(Exercise input)
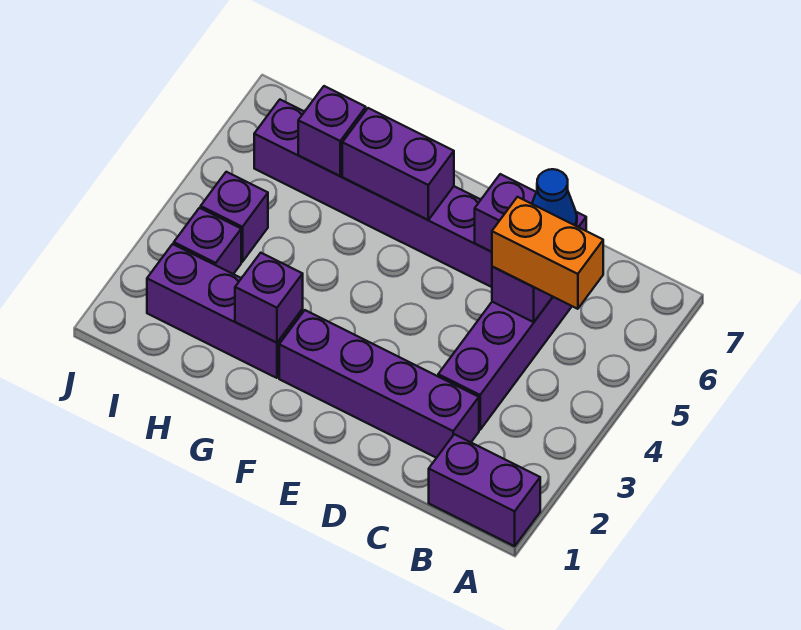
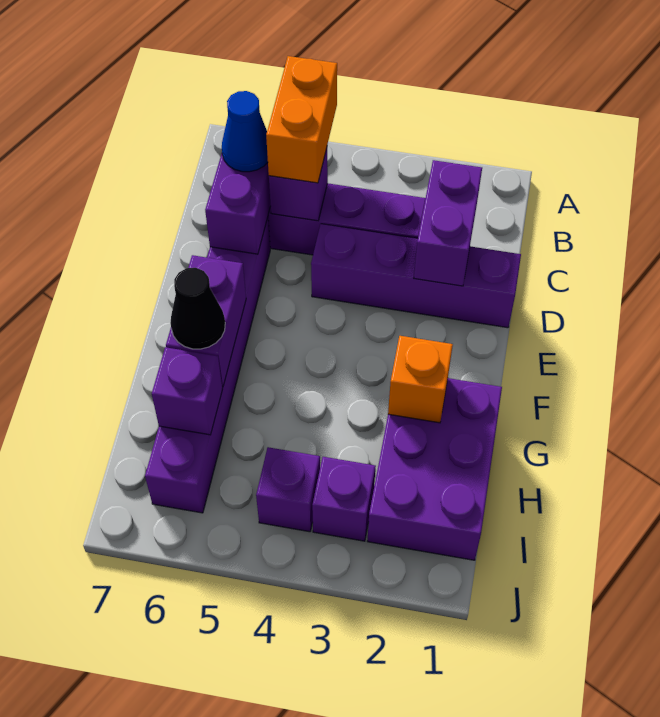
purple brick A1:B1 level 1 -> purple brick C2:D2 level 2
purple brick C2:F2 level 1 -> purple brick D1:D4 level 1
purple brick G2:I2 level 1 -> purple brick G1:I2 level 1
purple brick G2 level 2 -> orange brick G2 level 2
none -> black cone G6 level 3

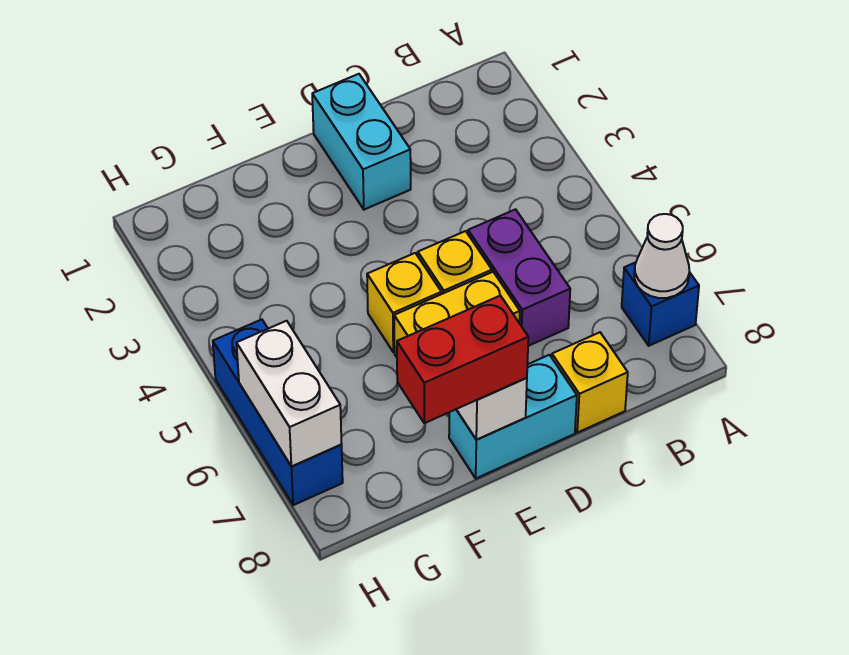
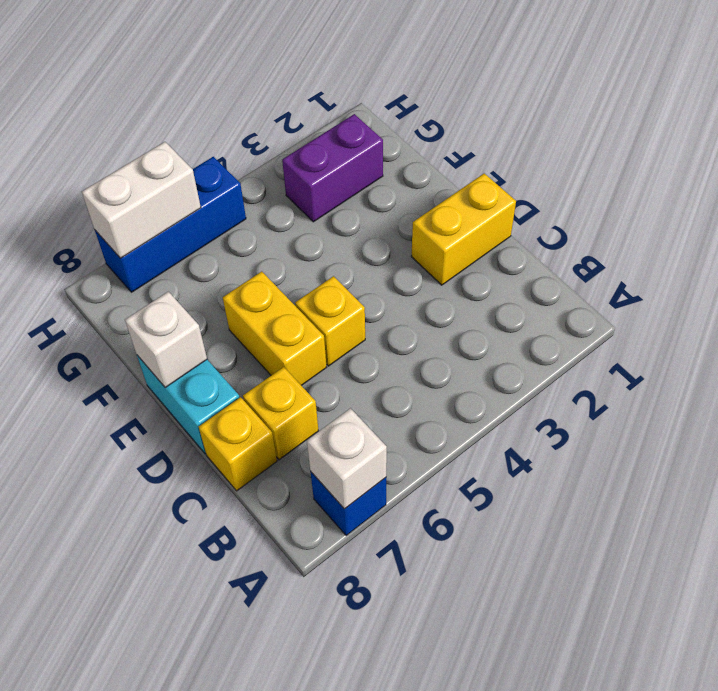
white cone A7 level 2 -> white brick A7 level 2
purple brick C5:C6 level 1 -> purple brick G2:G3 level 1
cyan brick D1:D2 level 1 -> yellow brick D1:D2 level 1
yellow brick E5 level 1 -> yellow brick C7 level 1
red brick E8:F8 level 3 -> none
(End Exercise input)
» **Exercise goal**:
Could the entries be output exactly as written, but without their images?

» **Exercise output**:
purple brick A1:B1 level 1 -> purple brick C2:D2 level 2
purple brick C2:F2 level 1 -> purple brick D1:D4 level 1
purple brick G2:I2 level 1 -> purple brick G1:I2 level 1
purple brick G2 level 2 -> orange brick G2 level 2
none -> black cone G6 level 3

white cone A7 level 2 -> white brick A7 level 2
purple brick C5:C6 level 1 -> purple brick G2:G3 level 1
cyan brick D1:D2 level 1 -> yellow brick D1:D2 level 1
yellow brick E5 level 1 -> yellow brick C7 level 1
red brick E8:F8 level 3 -> none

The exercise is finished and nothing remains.